* **JOB**:
Please show every line in the material below that contains the string "bold", treating uppercase and lowercase as different.

* **PROVIDED INFORMATION**:
————————

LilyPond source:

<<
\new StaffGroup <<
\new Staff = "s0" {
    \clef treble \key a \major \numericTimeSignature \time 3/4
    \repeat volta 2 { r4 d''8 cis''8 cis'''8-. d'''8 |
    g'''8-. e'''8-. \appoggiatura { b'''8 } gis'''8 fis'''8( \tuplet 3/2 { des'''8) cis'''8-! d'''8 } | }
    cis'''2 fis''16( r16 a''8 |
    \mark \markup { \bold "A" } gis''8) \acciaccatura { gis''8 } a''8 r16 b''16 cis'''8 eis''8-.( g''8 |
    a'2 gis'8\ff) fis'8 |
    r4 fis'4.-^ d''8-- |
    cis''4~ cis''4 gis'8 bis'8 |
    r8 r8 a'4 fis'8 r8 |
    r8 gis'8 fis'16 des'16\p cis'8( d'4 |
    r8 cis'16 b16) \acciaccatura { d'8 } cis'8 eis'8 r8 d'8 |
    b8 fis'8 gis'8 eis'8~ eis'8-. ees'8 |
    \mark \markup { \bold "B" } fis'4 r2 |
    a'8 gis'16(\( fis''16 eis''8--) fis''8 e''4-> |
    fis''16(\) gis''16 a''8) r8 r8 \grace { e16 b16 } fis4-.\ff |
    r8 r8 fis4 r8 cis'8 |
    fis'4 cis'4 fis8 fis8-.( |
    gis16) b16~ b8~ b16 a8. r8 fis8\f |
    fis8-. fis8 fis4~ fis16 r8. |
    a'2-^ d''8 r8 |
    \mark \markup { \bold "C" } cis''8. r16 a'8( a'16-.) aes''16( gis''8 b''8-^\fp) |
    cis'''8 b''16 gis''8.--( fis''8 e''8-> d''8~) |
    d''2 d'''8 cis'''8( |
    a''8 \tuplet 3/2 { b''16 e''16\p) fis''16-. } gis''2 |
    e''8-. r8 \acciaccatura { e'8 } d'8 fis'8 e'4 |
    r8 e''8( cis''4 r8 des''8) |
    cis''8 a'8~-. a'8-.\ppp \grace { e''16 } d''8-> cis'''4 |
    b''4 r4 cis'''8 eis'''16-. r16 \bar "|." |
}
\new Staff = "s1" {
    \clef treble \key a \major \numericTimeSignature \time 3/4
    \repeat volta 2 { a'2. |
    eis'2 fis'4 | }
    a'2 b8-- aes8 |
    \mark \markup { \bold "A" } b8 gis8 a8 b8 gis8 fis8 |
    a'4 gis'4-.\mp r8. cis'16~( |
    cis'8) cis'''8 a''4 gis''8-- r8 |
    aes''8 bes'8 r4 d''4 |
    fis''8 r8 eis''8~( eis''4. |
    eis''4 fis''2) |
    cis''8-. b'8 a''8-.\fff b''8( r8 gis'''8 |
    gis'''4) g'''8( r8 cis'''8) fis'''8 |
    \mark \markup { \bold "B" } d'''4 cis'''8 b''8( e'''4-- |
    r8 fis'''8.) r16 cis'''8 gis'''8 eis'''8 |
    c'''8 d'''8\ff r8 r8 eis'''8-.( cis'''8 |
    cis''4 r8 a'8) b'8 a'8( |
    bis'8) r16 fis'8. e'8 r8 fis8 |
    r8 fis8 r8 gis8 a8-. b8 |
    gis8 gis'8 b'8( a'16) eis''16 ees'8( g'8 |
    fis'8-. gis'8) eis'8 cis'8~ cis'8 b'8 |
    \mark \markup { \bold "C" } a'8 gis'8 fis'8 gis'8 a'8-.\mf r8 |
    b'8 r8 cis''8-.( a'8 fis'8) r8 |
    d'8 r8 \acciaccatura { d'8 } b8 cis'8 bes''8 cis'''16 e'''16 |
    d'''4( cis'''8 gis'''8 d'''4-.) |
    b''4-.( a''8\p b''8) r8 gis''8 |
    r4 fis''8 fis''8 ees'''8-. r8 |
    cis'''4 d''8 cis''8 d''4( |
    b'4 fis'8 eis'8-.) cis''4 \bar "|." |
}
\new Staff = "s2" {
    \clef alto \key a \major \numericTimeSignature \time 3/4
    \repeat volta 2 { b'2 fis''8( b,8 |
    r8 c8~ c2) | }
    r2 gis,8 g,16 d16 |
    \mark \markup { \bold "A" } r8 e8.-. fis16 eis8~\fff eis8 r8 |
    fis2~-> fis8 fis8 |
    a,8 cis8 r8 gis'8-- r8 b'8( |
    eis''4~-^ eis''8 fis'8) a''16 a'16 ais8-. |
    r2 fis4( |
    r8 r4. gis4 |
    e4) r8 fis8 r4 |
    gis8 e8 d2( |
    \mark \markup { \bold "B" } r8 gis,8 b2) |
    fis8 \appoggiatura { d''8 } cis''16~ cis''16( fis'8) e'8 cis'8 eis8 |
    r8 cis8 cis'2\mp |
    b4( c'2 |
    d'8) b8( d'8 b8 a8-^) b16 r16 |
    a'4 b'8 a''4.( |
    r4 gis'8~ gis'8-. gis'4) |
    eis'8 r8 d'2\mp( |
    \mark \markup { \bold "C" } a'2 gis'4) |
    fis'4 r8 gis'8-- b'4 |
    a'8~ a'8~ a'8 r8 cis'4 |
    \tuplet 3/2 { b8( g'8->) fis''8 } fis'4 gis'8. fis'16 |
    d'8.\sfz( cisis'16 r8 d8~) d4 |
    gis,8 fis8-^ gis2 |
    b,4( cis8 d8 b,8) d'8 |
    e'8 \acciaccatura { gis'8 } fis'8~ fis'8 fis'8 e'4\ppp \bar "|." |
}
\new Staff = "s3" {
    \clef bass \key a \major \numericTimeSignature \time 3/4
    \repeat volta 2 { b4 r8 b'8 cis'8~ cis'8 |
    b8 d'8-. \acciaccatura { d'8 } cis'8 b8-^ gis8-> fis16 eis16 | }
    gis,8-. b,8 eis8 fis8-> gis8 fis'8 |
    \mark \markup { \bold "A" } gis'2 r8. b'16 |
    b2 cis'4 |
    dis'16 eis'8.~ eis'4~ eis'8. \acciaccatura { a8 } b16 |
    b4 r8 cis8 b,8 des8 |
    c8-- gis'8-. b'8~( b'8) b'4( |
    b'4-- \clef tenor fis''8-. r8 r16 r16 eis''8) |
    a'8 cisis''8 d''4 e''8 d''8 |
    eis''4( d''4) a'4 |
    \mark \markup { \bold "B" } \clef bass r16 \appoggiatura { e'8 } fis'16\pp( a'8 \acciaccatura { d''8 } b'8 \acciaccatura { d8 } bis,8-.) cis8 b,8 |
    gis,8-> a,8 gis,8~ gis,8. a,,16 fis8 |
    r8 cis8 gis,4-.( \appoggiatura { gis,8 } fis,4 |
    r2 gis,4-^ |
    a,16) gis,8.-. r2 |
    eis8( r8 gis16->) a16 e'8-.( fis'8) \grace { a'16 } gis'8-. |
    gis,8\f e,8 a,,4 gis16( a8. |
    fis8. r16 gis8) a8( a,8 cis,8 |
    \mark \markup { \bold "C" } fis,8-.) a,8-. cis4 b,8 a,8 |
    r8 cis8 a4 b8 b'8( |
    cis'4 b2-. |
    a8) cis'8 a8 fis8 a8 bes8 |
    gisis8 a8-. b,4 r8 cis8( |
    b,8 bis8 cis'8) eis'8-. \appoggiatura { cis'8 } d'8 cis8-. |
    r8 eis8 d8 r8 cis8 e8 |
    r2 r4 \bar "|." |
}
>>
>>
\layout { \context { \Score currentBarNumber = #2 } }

————————

* **WORKED ANSWER**:
    \mark \markup { \bold "A" } gis''8) \acciaccatura { gis''8 } a''8 r16 b''16 cis'''8 eis''8-.( g''8 |
    \mark \markup { \bold "B" } fis'4 r2 |
    \mark \markup { \bold "C" } cis''8. r16 a'8( a'16-.) aes''16( gis''8 b''8-^\fp) |
    \mark \markup { \bold "A" } b8 gis8 a8 b8 gis8 fis8 |
    \mark \markup { \bold "B" } d'''4 cis'''8 b''8( e'''4-- |
    \mark \markup { \bold "C" } a'8 gis'8 fis'8 gis'8 a'8-.\mf r8 |
    \mark \markup { \bold "A" } r8 e8.-. fis16 eis8~\fff eis8 r8 |
    \mark \markup { \bold "B" } r8 gis,8 b2) |
    \mark \markup { \bold "C" } a'2 gis'4) |
    \mark \markup { \bold "A" } gis'2 r8. b'16 |
    \mark \markup { \bold "B" } \clef bass r16 \appoggiatura { e'8 } fis'16\pp( a'8 \acciaccatura { d''8 } b'8 \acciaccatura { d8 } bis,8-.) cis8 b,8 |
    \mark \markup { \bold "C" } fis,8-.) a,8-. cis4 b,8 a,8 |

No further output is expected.